:: What you will do ::
Please set down the records below exactly as they appear.

(Revision tracking records)
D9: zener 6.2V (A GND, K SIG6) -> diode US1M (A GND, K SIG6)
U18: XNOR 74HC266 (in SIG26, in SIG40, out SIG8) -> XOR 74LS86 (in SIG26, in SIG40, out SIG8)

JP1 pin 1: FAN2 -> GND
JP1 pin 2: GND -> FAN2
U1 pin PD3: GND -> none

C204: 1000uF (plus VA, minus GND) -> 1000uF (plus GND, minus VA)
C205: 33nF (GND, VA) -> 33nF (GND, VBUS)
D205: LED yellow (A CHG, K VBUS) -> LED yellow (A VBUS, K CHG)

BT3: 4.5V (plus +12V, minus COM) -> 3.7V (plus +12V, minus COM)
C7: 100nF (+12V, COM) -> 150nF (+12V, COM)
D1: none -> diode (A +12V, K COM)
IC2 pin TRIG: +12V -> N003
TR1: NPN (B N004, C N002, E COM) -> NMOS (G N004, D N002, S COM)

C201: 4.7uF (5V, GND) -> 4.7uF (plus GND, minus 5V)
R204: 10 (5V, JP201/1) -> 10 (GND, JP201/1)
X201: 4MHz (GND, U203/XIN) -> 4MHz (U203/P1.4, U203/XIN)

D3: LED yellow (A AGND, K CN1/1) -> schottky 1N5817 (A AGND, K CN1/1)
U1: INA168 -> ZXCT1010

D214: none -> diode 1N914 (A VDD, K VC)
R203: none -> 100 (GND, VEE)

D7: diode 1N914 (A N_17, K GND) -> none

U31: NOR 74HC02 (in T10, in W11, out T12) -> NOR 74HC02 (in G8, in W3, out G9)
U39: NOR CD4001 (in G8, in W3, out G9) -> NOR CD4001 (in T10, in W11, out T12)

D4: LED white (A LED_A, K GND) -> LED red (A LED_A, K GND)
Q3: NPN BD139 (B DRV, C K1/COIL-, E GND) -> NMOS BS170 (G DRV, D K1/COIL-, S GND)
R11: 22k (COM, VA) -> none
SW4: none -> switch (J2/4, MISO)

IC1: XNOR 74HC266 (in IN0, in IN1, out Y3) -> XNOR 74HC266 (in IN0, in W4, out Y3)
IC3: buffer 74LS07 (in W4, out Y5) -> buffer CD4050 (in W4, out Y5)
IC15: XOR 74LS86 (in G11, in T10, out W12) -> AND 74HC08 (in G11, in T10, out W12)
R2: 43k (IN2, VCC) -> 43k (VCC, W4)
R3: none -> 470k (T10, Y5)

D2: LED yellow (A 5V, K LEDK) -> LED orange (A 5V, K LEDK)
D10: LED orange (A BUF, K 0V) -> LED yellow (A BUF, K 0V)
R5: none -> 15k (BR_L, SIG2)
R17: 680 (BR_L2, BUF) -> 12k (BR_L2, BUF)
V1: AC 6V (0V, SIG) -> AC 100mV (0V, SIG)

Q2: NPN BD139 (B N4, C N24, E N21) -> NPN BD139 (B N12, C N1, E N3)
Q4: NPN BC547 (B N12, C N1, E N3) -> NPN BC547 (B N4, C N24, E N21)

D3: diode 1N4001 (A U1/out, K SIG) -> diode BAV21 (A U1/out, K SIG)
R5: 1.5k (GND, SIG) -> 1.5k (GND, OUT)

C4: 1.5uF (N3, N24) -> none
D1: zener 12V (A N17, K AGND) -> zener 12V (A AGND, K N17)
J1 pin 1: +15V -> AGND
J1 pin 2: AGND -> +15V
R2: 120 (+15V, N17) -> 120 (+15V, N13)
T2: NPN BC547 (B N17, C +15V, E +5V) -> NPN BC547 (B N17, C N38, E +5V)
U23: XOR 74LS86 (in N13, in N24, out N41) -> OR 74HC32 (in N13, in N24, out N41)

:: Output of the task ::
D9: zener 6.2V (A GND, K SIG6) -> diode US1M (A GND, K SIG6)
U18: XNOR 74HC266 (in SIG26, in SIG40, out SIG8) -> XOR 74LS86 (in SIG26, in SIG40, out SIG8)

JP1 pin 1: FAN2 -> GND
JP1 pin 2: GND -> FAN2
U1 pin PD3: GND -> none

C204: 1000uF (plus VA, minus GND) -> 1000uF (plus GND, minus VA)
C205: 33nF (GND, VA) -> 33nF (GND, VBUS)
D205: LED yellow (A CHG, K VBUS) -> LED yellow (A VBUS, K CHG)

BT3: 4.5V (plus +12V, minus COM) -> 3.7V (plus +12V, minus COM)
C7: 100nF (+12V, COM) -> 150nF (+12V, COM)
D1: none -> diode (A +12V, K COM)
IC2 pin TRIG: +12V -> N003
TR1: NPN (B N004, C N002, E COM) -> NMOS (G N004, D N002, S COM)

C201: 4.7uF (5V, GND) -> 4.7uF (plus GND, minus 5V)
R204: 10 (5V, JP201/1) -> 10 (GND, JP201/1)
X201: 4MHz (GND, U203/XIN) -> 4MHz (U203/P1.4, U203/XIN)

D3: LED yellow (A AGND, K CN1/1) -> schottky 1N5817 (A AGND, K CN1/1)
U1: INA168 -> ZXCT1010

D214: none -> diode 1N914 (A VDD, K VC)
R203: none -> 100 (GND, VEE)

D7: diode 1N914 (A N_17, K GND) -> none

U31: NOR 74HC02 (in T10, in W11, out T12) -> NOR 74HC02 (in G8, in W3, out G9)
U39: NOR CD4001 (in G8, in W3, out G9) -> NOR CD4001 (in T10, in W11, out T12)

D4: LED white (A LED_A, K GND) -> LED red (A LED_A, K GND)
Q3: NPN BD139 (B DRV, C K1/COIL-, E GND) -> NMOS BS170 (G DRV, D K1/COIL-, S GND)
R11: 22k (COM, VA) -> none
SW4: none -> switch (J2/4, MISO)

IC1: XNOR 74HC266 (in IN0, in IN1, out Y3) -> XNOR 74HC266 (in IN0, in W4, out Y3)
IC3: buffer 74LS07 (in W4, out Y5) -> buffer CD4050 (in W4, out Y5)
IC15: XOR 74LS86 (in G11, in T10, out W12) -> AND 74HC08 (in G11, in T10, out W12)
R2: 43k (IN2, VCC) -> 43k (VCC, W4)
R3: none -> 470k (T10, Y5)

D2: LED yellow (A 5V, K LEDK) -> LED orange (A 5V, K LEDK)
D10: LED orange (A BUF, K 0V) -> LED yellow (A BUF, K 0V)
R5: none -> 15k (BR_L, SIG2)
R17: 680 (BR_L2, BUF) -> 12k (BR_L2, BUF)
V1: AC 6V (0V, SIG) -> AC 100mV (0V, SIG)

Q2: NPN BD139 (B N4, C N24, E N21) -> NPN BD139 (B N12, C N1, E N3)
Q4: NPN BC547 (B N12, C N1, E N3) -> NPN BC547 (B N4, C N24, E N21)

D3: diode 1N4001 (A U1/out, K SIG) -> diode BAV21 (A U1/out, K SIG)
R5: 1.5k (GND, SIG) -> 1.5k (GND, OUT)

C4: 1.5uF (N3, N24) -> none
D1: zener 12V (A N17, K AGND) -> zener 12V (A AGND, K N17)
J1 pin 1: +15V -> AGND
J1 pin 2: AGND -> +15V
R2: 120 (+15V, N17) -> 120 (+15V, N13)
T2: NPN BC547 (B N17, C +15V, E +5V) -> NPN BC547 (B N17, C N38, E +5V)
U23: XOR 74LS86 (in N13, in N24, out N41) -> OR 74HC32 (in N13, in N24, out N41)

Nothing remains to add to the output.